Exercise brief:
When you transcribe the lines below, keep every word the same and leave the pictures behind.

**** Data under study ****

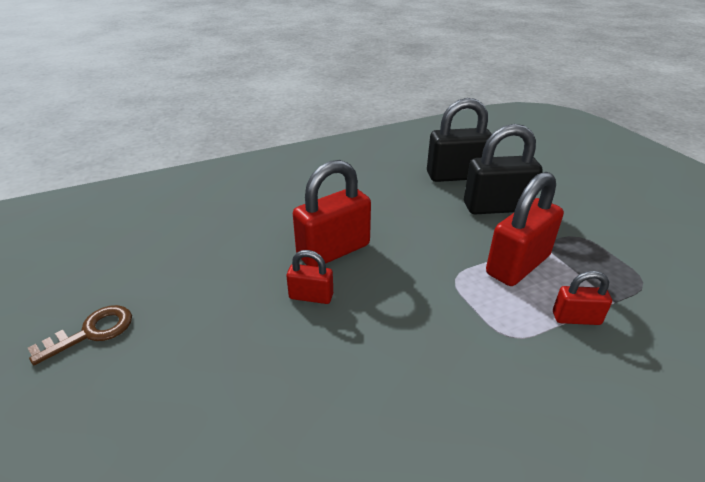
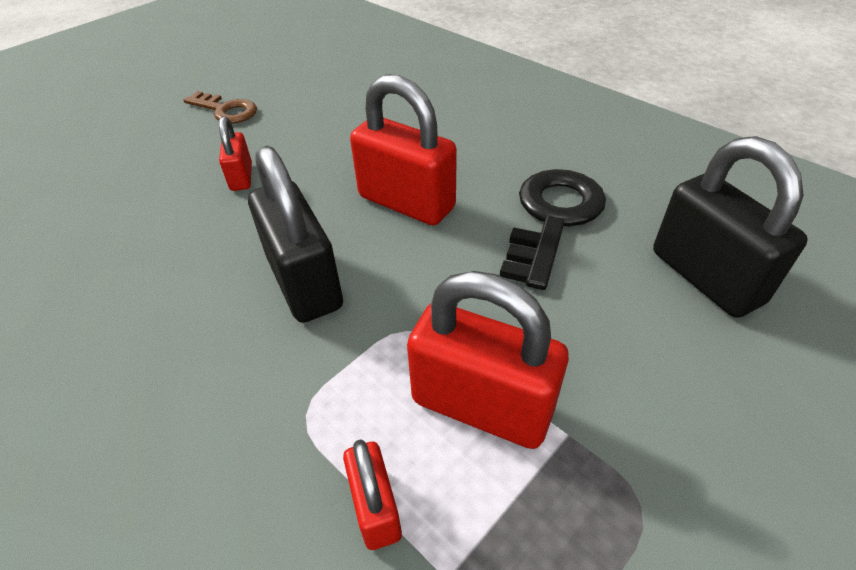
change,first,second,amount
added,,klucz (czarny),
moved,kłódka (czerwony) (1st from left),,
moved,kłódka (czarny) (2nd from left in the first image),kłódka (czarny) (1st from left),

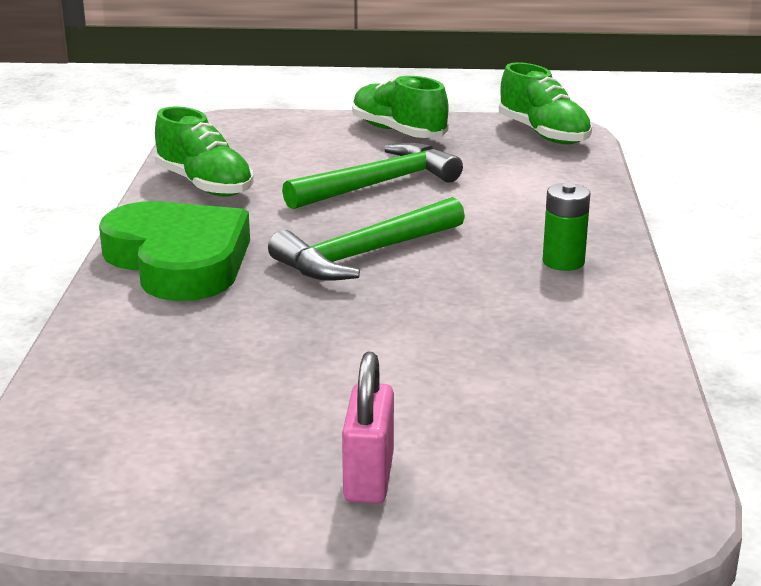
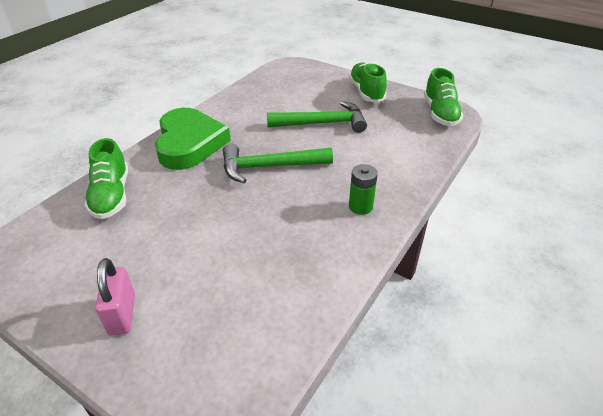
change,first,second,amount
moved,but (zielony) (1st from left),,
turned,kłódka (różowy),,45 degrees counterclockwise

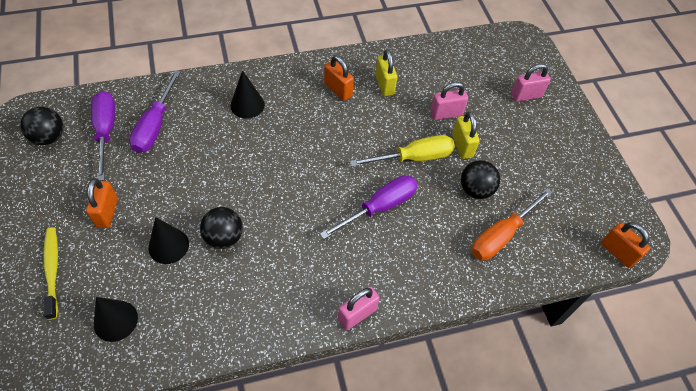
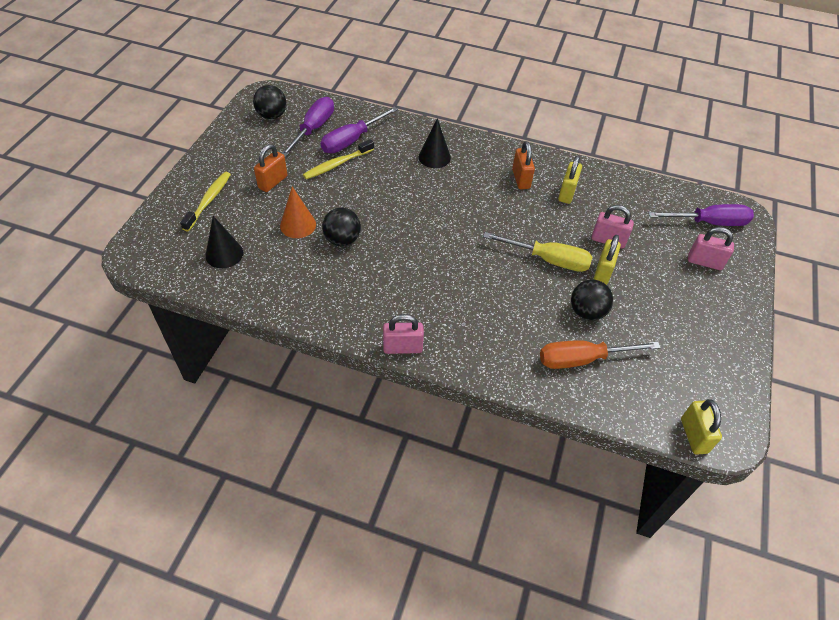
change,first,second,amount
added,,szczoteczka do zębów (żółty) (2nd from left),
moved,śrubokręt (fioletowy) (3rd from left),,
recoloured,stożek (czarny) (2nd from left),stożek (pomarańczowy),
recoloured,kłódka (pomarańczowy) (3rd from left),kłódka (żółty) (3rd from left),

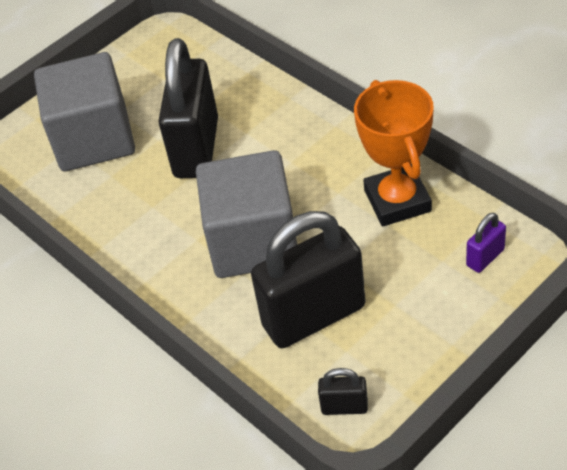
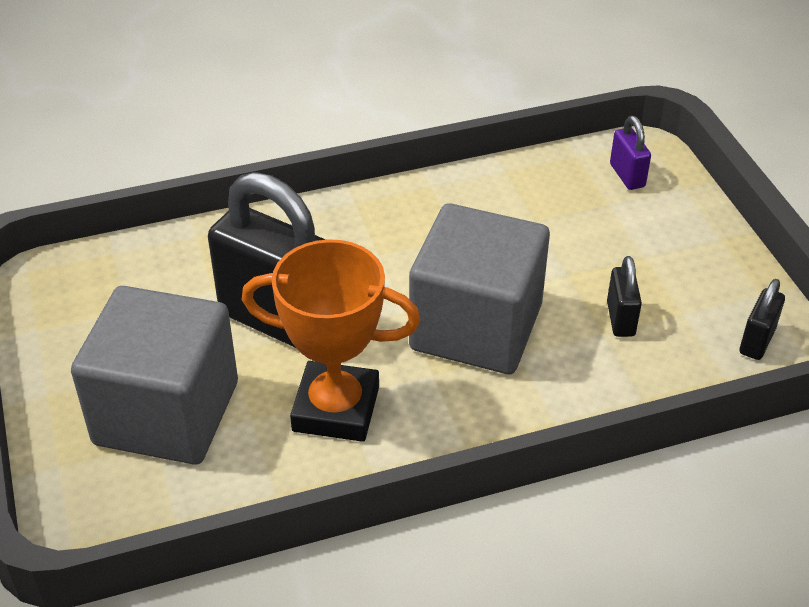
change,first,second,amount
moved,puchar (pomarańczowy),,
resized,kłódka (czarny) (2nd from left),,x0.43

****

Answer:
change,first,second,amount
added,,klucz (czarny),
moved,kłódka (czerwony) (1st from left),,
moved,kłódka (czarny) (2nd from left in the first image),kłódka (czarny) (1st from left),

change,first,second,amount
moved,but (zielony) (1st from left),,
turned,kłódka (różowy),,45 degrees counterclockwise

change,first,second,amount
added,,szczoteczka do zębów (żółty) (2nd from left),
moved,śrubokręt (fioletowy) (3rd from left),,
recoloured,stożek (czarny) (2nd from left),stożek (pomarańczowy),
recoloured,kłódka (pomarańczowy) (3rd from left),kłódka (żółty) (3rd from left),

change,first,second,amount
moved,puchar (pomarańczowy),,
resized,kłódka (czarny) (2nd from left),,x0.43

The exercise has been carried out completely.